WHAT IS EXPECTED: Nothing but the lines from the one with "orange spinning top [153,539,184,571]" through the last line of the data should be restated, each word for word.

INPUT FOR THIS TASK:
- Opening Delimiter -
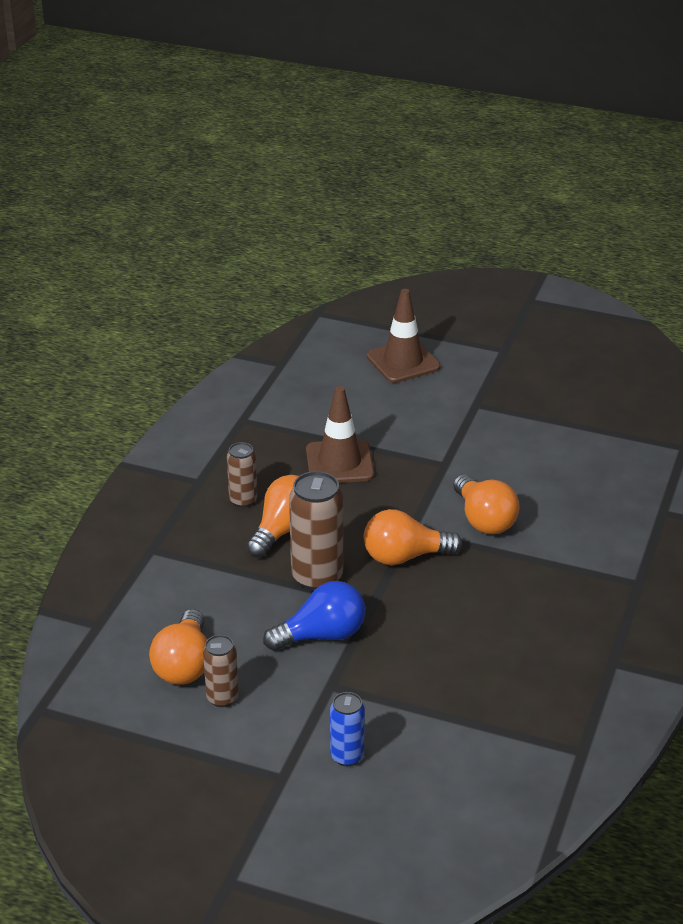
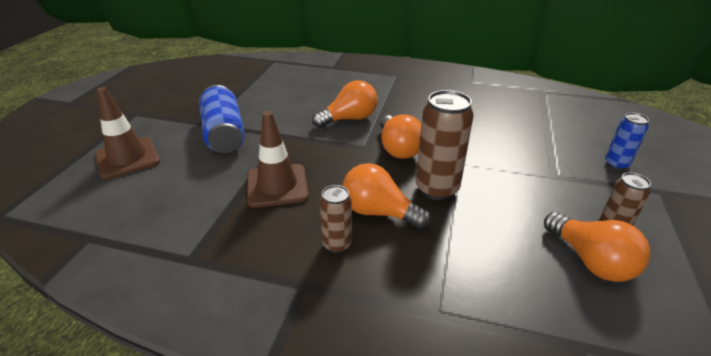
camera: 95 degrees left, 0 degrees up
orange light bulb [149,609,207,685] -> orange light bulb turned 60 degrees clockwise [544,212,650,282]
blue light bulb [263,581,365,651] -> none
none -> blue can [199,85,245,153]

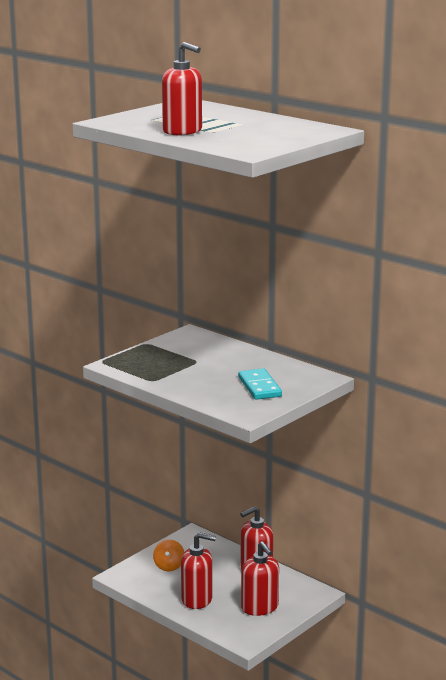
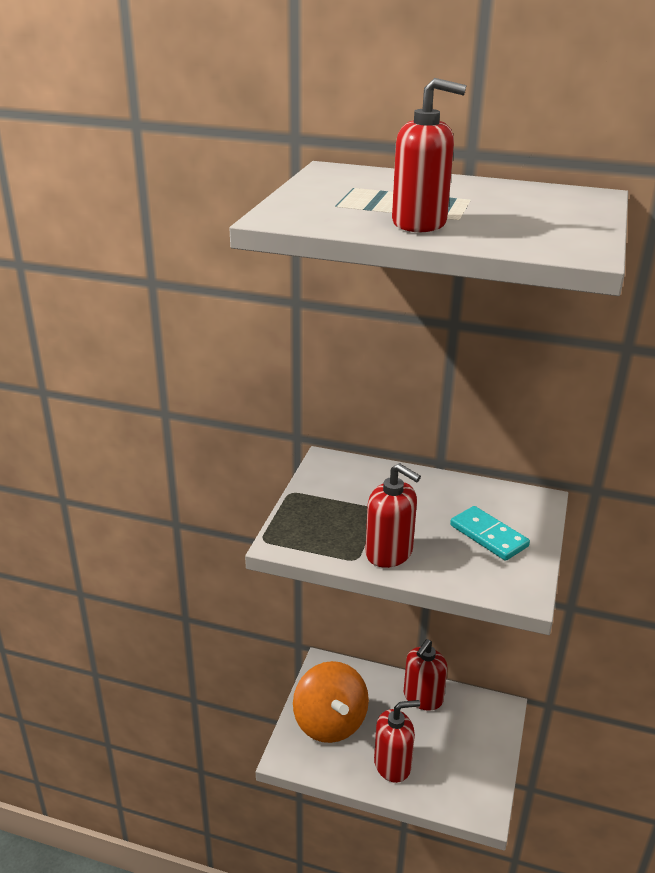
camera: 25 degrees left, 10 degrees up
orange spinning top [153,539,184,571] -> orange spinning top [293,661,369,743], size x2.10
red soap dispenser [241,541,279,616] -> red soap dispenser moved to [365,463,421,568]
- Closing Delimiter -
OUTPUT FOR THIS TASK:
orange spinning top [153,539,184,571] -> orange spinning top [293,661,369,743], size x2.10
red soap dispenser [241,541,279,616] -> red soap dispenser moved to [365,463,421,568]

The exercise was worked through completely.